** TASK TO CARRY OUT **
I need only the number of lines in this data that contain the string "delete".

** DATA RECORDS **

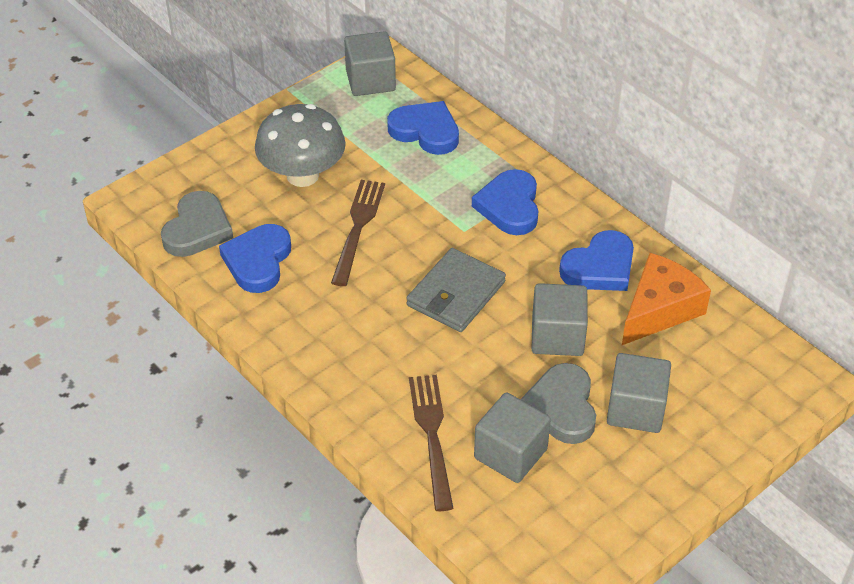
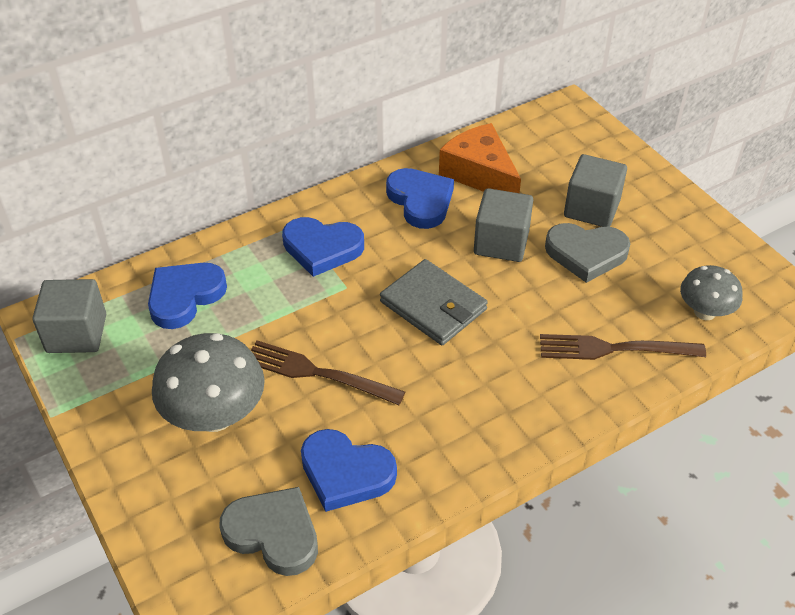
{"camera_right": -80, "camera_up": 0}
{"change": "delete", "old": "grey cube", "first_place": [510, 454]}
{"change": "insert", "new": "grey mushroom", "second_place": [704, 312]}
...
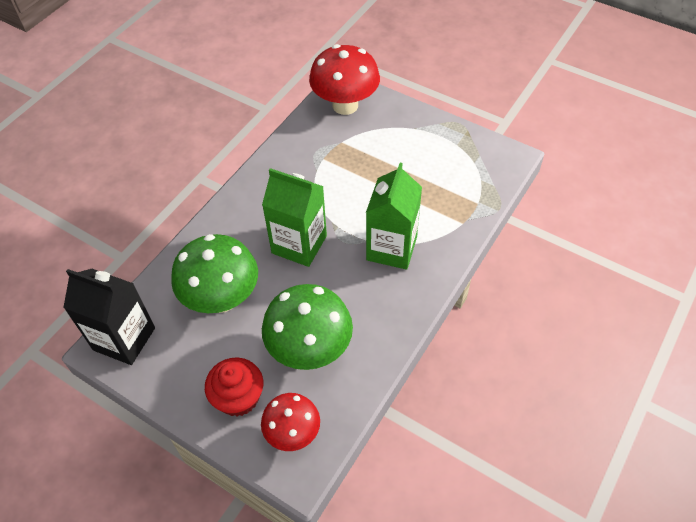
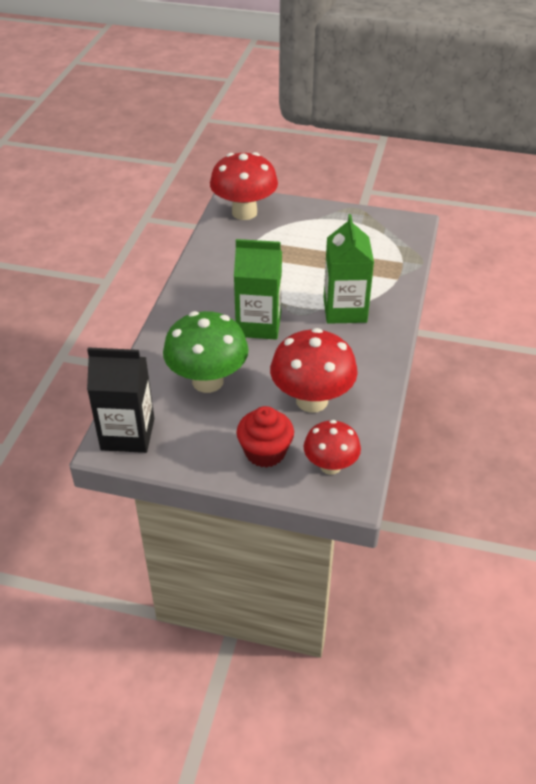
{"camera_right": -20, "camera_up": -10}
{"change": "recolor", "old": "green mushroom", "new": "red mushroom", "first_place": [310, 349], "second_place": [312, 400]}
---
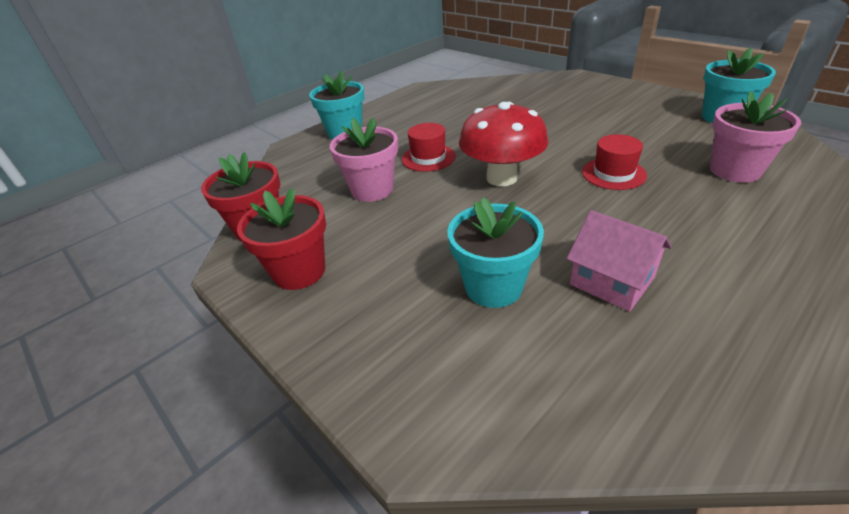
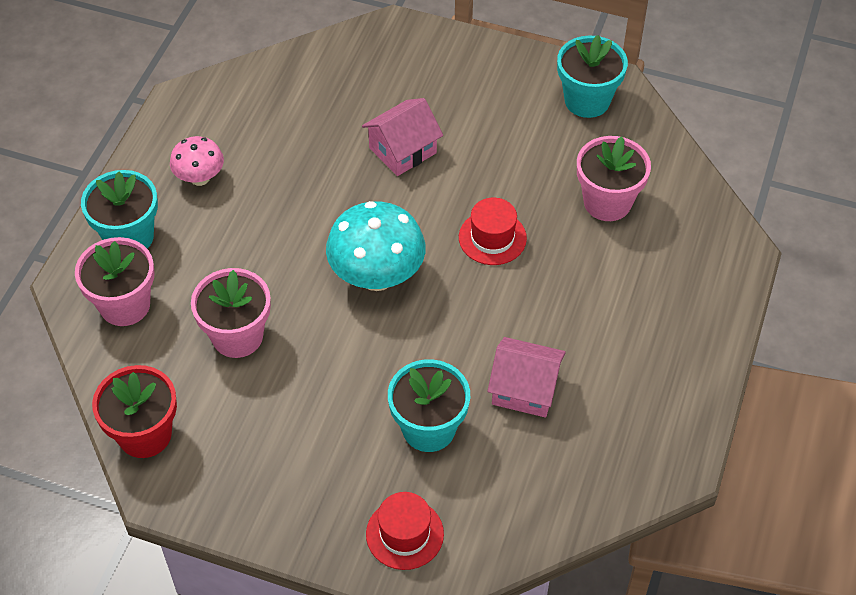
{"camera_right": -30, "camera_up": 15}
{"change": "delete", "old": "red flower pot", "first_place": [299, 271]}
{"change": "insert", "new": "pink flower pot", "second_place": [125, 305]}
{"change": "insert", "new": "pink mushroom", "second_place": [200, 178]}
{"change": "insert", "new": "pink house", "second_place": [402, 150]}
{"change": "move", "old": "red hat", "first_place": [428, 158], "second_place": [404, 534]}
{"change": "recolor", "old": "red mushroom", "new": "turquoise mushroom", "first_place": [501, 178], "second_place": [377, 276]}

** ANSWER BOX **
2